• TASK ITEM:
The line with "bowl in blue", the line with "fork in red (292, 142, 345, 210)", and all lines between them in the material below: return these exactly, and no others.

• ENTRIES SHOWN:
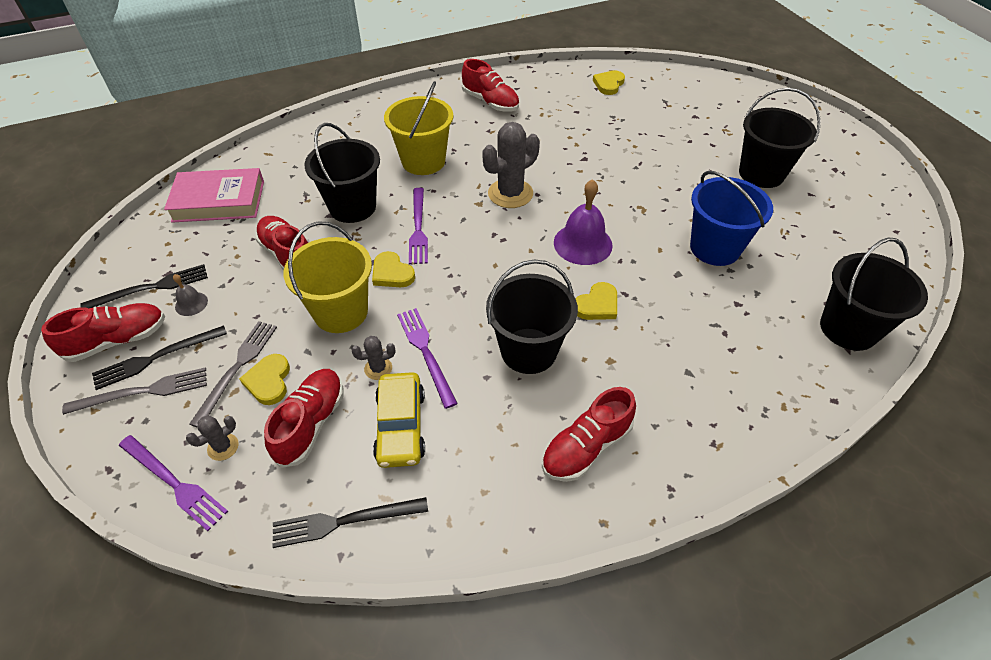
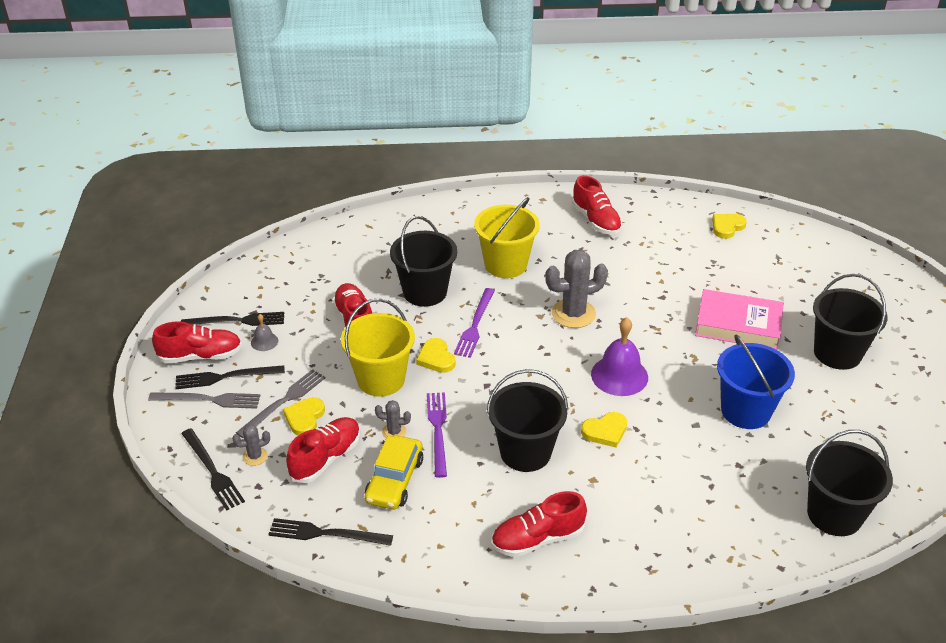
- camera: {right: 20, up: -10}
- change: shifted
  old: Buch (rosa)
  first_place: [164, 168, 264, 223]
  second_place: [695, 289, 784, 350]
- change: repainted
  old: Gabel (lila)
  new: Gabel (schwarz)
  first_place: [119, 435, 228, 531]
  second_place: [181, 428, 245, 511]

==

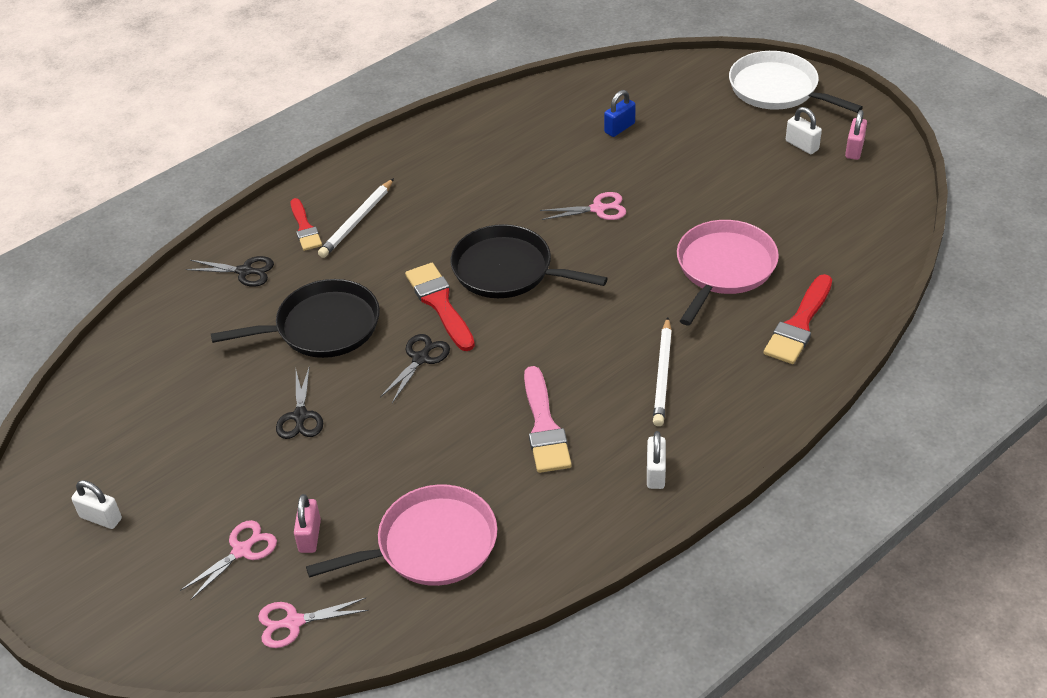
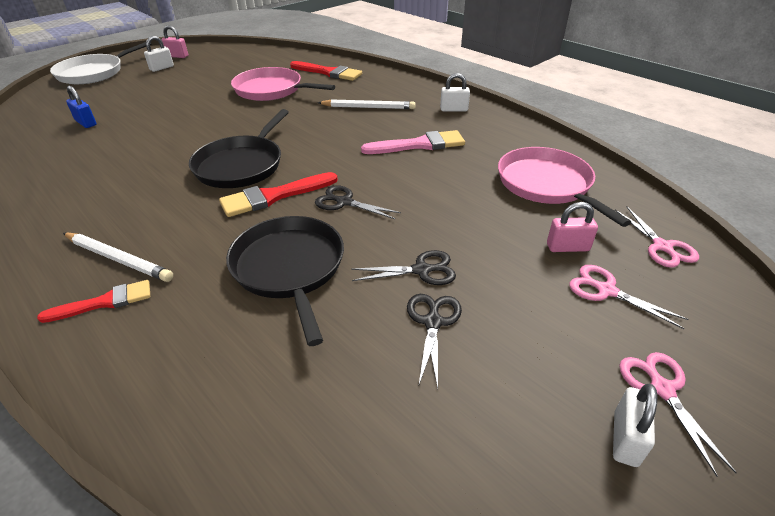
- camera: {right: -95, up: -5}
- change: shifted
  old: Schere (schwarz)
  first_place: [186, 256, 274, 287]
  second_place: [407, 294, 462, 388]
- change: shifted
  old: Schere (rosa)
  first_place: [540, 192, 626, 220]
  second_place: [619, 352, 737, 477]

---

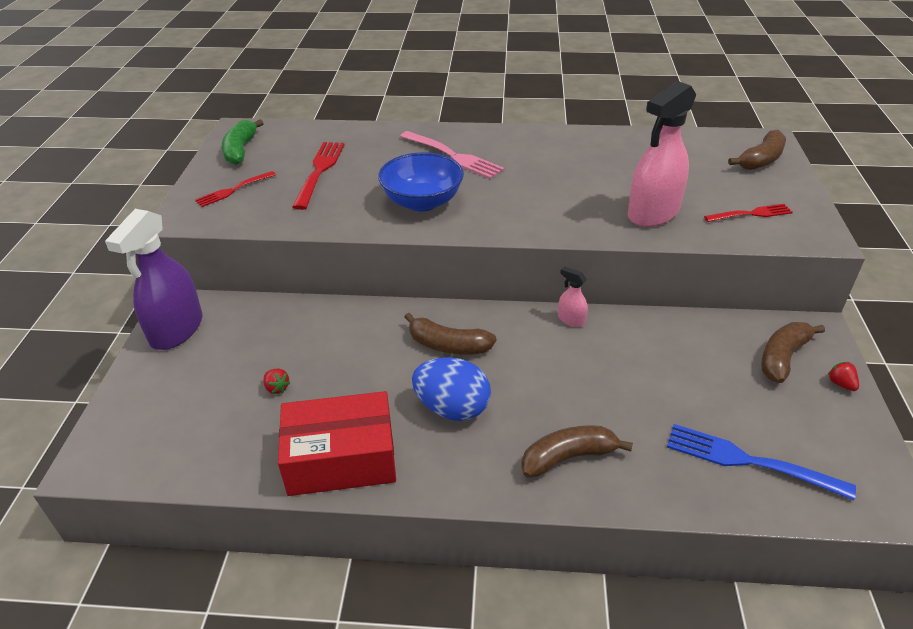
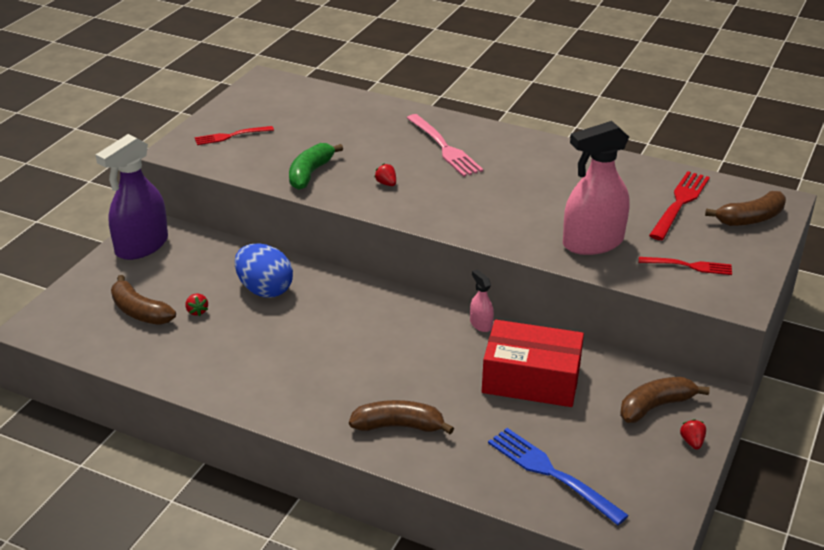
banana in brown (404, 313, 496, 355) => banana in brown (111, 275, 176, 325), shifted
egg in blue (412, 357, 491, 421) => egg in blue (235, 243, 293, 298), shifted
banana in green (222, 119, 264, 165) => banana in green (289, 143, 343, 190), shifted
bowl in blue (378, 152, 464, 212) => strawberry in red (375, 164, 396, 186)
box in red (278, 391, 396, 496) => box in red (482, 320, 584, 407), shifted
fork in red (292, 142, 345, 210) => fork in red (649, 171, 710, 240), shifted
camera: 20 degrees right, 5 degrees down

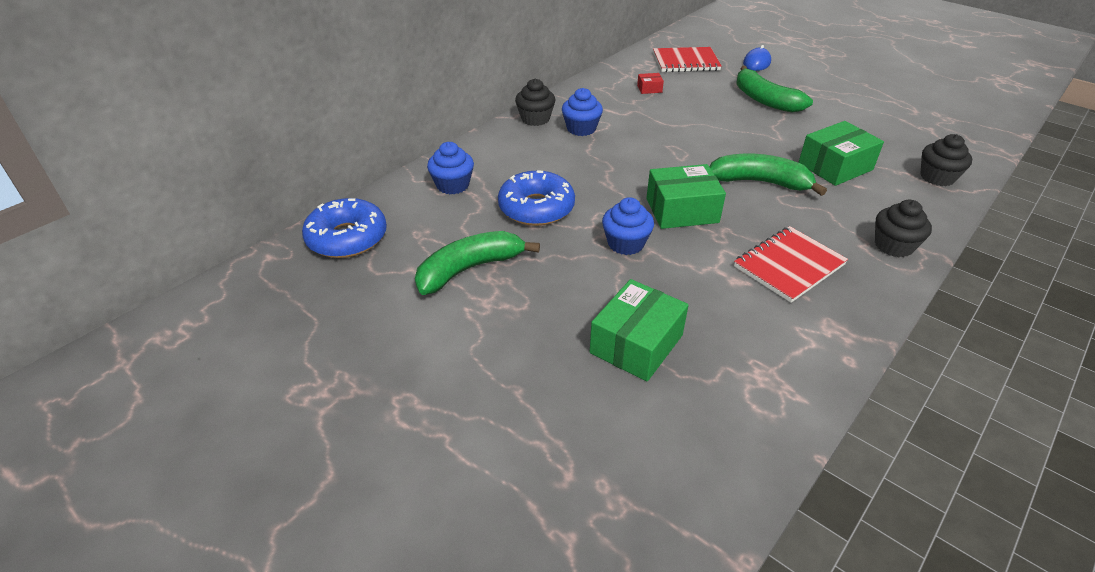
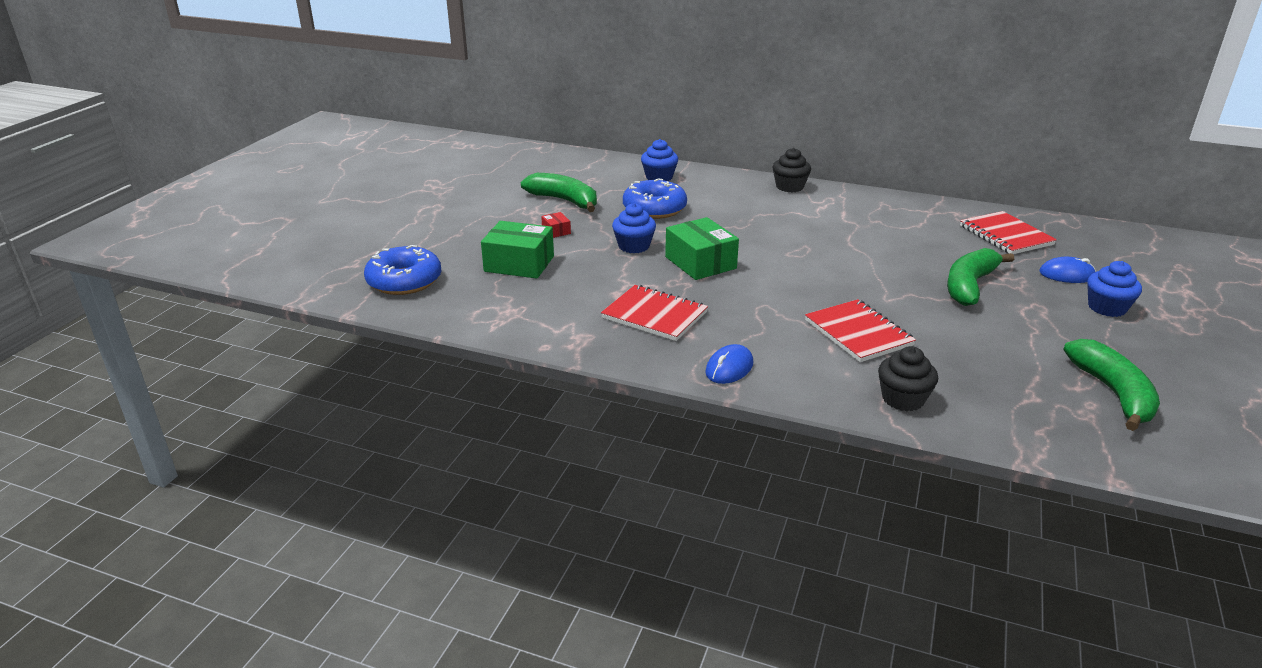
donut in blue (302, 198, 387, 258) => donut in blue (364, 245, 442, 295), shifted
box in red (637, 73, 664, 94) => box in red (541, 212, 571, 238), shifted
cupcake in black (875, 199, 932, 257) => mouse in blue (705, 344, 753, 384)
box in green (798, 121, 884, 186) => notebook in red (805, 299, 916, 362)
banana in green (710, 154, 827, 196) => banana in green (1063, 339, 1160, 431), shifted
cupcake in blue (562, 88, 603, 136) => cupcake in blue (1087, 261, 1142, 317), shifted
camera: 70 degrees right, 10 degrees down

• WRITTEN ANSWER:
bowl in blue (378, 152, 464, 212) => strawberry in red (375, 164, 396, 186)
box in red (278, 391, 396, 496) => box in red (482, 320, 584, 407), shifted
fork in red (292, 142, 345, 210) => fork in red (649, 171, 710, 240), shifted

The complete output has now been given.